►

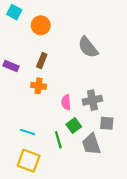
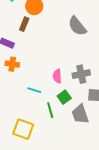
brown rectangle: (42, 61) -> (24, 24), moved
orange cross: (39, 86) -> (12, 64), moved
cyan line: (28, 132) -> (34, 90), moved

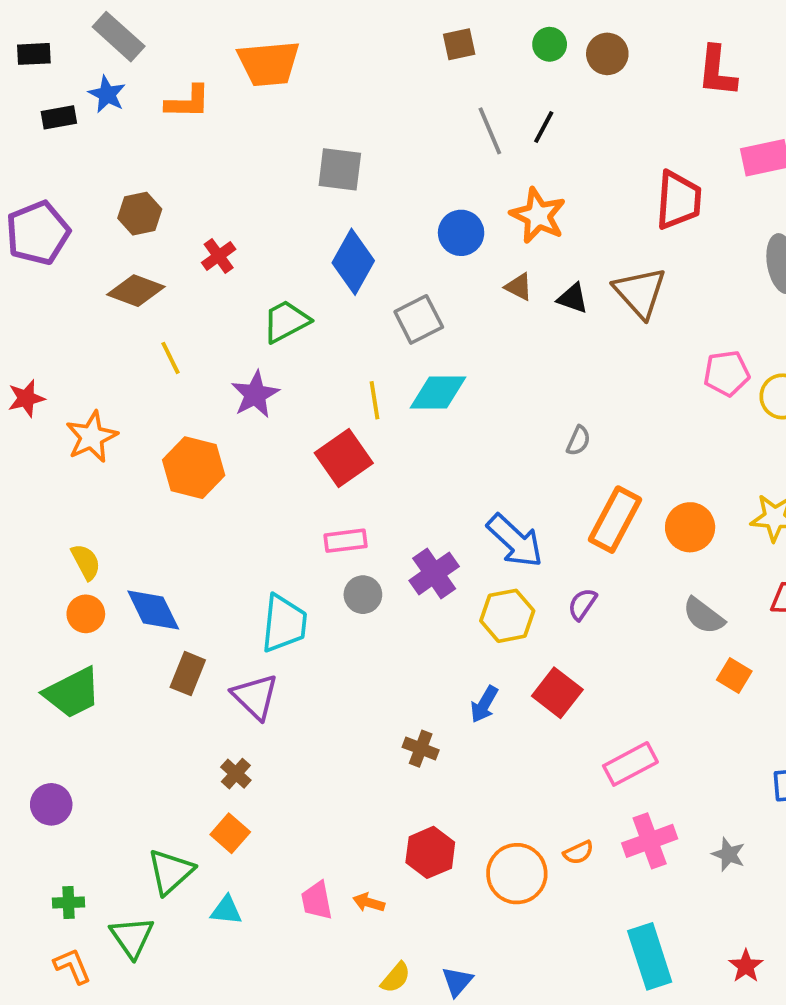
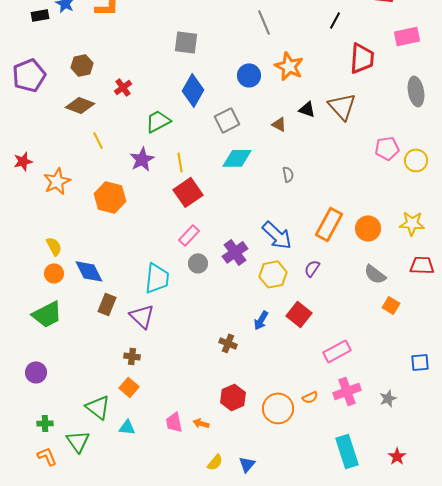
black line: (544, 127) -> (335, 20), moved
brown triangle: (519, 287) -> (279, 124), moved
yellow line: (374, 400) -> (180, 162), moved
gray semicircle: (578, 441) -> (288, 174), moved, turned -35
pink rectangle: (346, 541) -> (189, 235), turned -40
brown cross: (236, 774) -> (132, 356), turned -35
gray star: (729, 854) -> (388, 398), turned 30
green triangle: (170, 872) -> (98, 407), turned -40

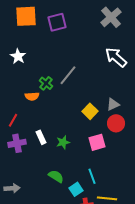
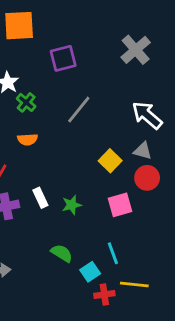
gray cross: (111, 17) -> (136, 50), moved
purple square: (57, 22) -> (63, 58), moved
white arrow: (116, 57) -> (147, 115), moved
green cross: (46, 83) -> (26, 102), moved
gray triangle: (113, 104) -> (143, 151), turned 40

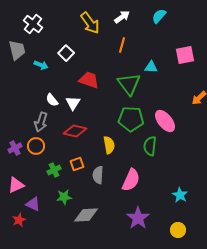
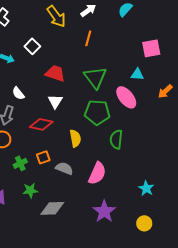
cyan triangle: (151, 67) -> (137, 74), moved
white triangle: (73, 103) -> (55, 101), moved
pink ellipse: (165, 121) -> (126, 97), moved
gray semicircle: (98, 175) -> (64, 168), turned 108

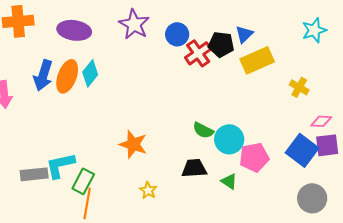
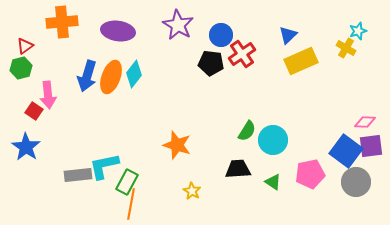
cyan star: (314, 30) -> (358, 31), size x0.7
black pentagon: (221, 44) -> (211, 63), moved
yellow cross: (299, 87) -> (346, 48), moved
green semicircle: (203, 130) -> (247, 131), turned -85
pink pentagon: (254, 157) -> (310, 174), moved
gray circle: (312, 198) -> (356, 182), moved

◄
►

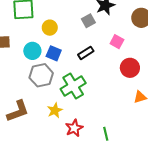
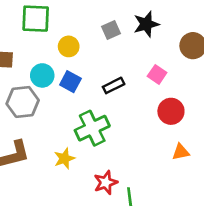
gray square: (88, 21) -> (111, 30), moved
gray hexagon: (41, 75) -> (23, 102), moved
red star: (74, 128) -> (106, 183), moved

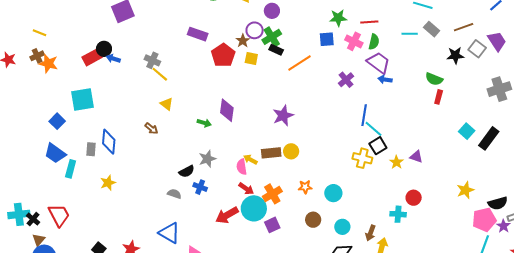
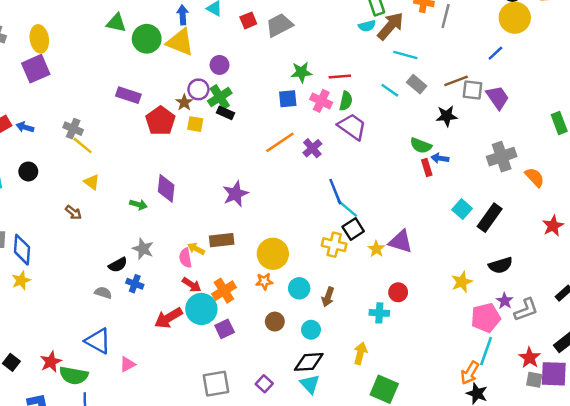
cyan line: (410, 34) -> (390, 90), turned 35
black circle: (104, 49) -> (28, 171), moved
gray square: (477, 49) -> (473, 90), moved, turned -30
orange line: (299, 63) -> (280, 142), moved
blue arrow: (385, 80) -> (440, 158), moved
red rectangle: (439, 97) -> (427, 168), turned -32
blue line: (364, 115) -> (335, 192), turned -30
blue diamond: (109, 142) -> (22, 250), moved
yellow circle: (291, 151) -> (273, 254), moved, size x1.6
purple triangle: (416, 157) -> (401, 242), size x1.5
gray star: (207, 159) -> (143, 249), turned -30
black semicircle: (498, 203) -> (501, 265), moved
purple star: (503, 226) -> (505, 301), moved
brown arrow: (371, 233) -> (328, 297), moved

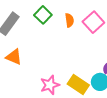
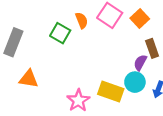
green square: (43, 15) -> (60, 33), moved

◄

#### Task prompt
Make an exact copy of the lines above, beginning with the line with "brown rectangle: (42, 61) -> (24, 24), moved" and ending with the line with "brown cross: (236, 774)", and keep the pictures out of it.

#### Result for this exercise
brown rectangle: (42, 61) -> (24, 24), moved
orange cross: (39, 86) -> (12, 64), moved
cyan line: (28, 132) -> (34, 90), moved

black line: (544, 127) -> (335, 20), moved
brown triangle: (519, 287) -> (279, 124), moved
yellow line: (374, 400) -> (180, 162), moved
gray semicircle: (578, 441) -> (288, 174), moved, turned -35
pink rectangle: (346, 541) -> (189, 235), turned -40
brown cross: (236, 774) -> (132, 356), turned -35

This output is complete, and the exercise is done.